• GOAL OF THE EXERCISE:
Where in the data below does the word "from" appear? Copy each line that holds it.

• DATASET RECORDS:
────────────────────
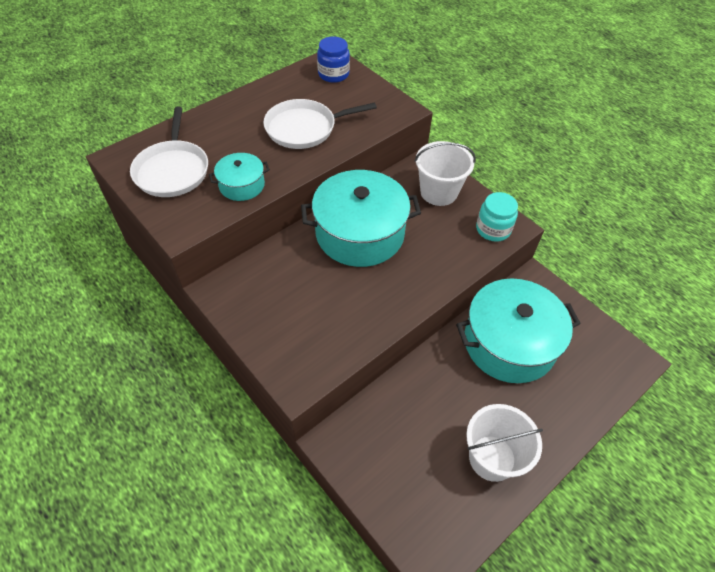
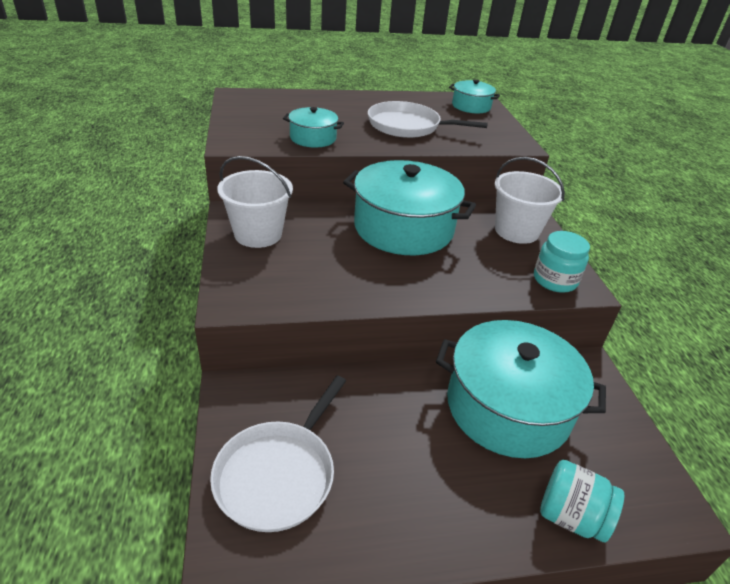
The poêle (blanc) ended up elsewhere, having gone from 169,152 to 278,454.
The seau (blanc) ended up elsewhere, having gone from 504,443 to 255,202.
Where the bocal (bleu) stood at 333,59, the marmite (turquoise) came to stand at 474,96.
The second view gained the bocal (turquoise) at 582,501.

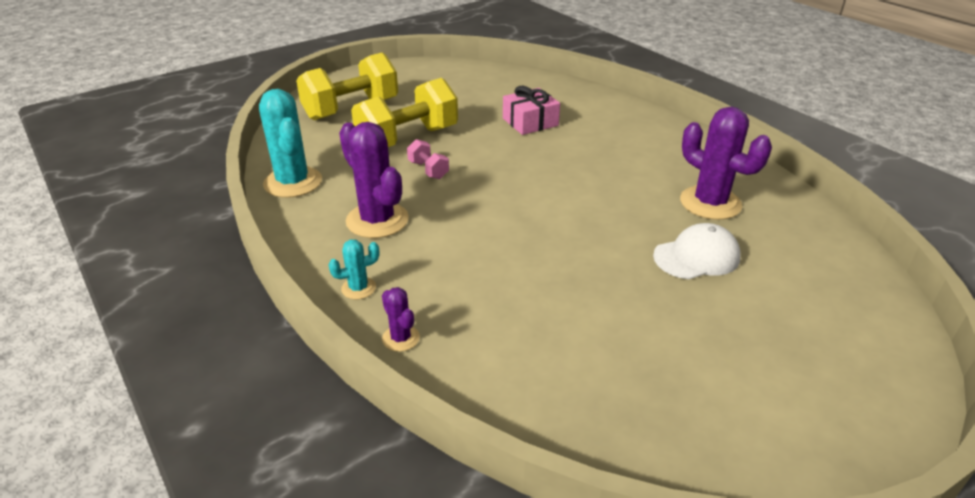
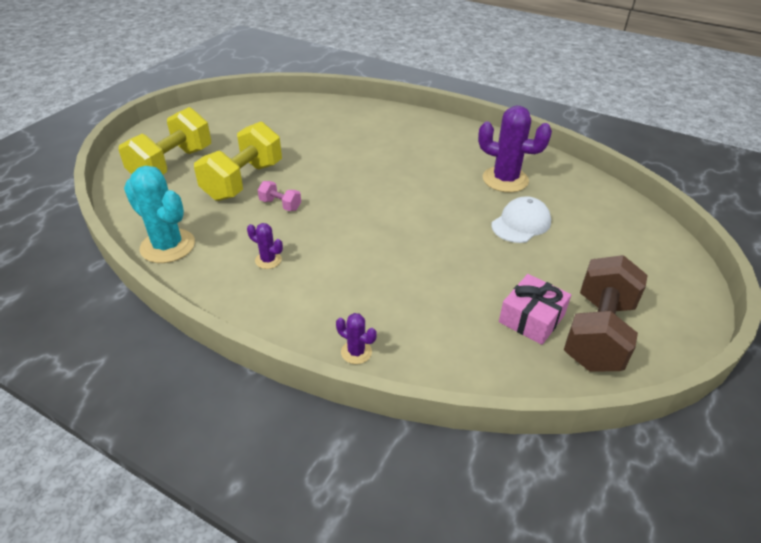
The size of the cactus (violet) at 374,180 changed by a factor of 0.49.
The cadeau (rose) ended up elsewhere, having gone from 531,110 to 535,309.
The second view gained the haltère (marron) at 606,313.
The second view lost the cactus (turquoise) at 353,269.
────────────────────
• ANSWER TO THIS TASK:
The poêle (blanc) ended up elsewhere, having gone from 169,152 to 278,454.
The seau (blanc) ended up elsewhere, having gone from 504,443 to 255,202.
The cadeau (rose) ended up elsewhere, having gone from 531,110 to 535,309.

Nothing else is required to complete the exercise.